### Activity
Only one stretch of the records below is wanted: the lines from the one holding "C1: 100nF (+9V, GND) -> none" through the one holding "F3: 100mA (+24V, GND) -> none". Return it exactly, both ends included.

### Exercise materials
※ ※ ※

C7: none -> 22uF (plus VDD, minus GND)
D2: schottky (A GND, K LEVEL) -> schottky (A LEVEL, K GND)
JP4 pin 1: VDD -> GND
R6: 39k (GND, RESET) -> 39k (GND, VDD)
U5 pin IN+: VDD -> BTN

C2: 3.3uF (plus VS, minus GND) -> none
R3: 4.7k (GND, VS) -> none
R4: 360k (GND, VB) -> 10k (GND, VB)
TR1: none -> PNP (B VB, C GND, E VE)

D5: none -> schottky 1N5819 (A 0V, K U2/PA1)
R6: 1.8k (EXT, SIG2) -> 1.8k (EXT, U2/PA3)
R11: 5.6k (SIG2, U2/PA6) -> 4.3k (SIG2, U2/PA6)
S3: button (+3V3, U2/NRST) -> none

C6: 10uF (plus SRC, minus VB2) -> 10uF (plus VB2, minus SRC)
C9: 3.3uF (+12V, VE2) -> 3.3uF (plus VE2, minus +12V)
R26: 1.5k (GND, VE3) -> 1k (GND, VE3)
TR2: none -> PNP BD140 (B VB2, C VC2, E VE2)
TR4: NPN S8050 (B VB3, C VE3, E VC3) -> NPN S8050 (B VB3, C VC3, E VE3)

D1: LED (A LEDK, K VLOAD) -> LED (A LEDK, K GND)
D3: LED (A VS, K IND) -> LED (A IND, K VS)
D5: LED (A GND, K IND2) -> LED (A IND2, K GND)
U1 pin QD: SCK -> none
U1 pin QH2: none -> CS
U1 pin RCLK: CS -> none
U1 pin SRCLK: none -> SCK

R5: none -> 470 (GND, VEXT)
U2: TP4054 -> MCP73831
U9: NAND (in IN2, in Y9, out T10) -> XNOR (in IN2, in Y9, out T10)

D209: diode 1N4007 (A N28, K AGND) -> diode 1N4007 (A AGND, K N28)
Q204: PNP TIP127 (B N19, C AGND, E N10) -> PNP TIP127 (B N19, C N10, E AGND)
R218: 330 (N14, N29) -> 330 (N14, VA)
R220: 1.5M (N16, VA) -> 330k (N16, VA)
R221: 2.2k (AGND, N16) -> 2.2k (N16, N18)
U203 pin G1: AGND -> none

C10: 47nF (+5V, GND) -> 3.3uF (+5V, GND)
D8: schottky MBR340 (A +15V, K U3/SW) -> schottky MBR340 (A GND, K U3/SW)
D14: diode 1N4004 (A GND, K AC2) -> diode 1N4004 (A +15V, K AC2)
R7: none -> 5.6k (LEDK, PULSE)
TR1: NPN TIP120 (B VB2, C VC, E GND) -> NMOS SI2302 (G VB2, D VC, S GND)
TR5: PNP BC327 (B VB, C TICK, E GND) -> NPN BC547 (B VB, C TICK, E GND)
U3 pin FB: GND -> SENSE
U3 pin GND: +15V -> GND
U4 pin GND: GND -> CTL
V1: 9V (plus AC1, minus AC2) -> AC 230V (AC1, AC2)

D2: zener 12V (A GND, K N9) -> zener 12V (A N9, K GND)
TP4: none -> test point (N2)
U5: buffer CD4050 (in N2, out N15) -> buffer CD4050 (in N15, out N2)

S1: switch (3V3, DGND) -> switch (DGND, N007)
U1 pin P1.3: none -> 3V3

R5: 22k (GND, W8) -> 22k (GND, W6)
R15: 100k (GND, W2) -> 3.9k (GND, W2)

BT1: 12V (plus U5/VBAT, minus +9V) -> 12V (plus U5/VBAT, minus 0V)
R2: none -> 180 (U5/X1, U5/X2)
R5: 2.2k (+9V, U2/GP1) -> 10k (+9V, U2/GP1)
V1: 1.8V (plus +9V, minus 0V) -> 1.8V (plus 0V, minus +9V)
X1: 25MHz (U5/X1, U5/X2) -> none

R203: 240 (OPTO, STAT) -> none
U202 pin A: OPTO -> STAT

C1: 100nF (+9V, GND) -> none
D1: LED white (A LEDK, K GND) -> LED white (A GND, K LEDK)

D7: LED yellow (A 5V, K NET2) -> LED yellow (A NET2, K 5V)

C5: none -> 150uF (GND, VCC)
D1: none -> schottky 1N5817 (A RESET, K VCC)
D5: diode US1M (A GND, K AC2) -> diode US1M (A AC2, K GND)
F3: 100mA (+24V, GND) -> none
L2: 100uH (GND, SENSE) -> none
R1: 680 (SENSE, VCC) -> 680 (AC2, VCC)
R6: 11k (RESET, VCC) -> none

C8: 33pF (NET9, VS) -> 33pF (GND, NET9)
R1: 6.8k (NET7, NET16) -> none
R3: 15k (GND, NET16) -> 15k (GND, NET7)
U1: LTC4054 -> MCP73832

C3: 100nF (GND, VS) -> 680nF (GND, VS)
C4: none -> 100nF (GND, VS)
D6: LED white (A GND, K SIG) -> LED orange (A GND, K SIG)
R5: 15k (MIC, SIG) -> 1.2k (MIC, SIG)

※ ※ ※

### Exercise answer
C1: 100nF (+9V, GND) -> none
D1: LED white (A LEDK, K GND) -> LED white (A GND, K LEDK)

D7: LED yellow (A 5V, K NET2) -> LED yellow (A NET2, K 5V)

C5: none -> 150uF (GND, VCC)
D1: none -> schottky 1N5817 (A RESET, K VCC)
D5: diode US1M (A GND, K AC2) -> diode US1M (A AC2, K GND)
F3: 100mA (+24V, GND) -> none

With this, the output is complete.